BRIEF:
Each line starting at the one that contains "camera: 20 degrees right, 20 degrees up" and ending at the one that contains "(240, 277) = (209, 178): none" must be returned exactly, and the rest of the listing is left out.

SUPPLIED RECORDS:
■ ■ ■ ■

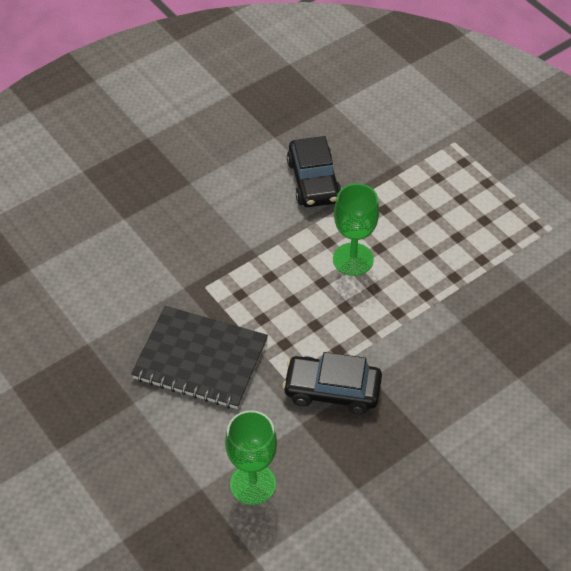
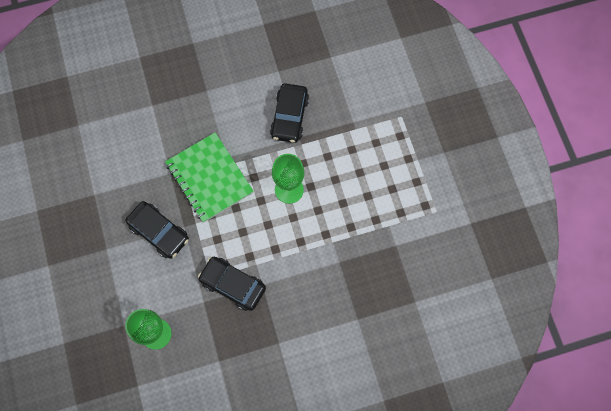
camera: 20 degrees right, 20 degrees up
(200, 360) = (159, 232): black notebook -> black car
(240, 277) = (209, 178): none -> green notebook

■ ■ ■ ■

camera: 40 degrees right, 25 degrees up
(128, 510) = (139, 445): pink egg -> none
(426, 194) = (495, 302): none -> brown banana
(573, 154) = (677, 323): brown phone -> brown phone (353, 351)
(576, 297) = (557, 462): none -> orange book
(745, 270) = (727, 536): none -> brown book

■ ■ ■ ■

TASK ANSWER:
camera: 20 degrees right, 20 degrees up
(200, 360) = (159, 232): black notebook -> black car
(240, 277) = (209, 178): none -> green notebook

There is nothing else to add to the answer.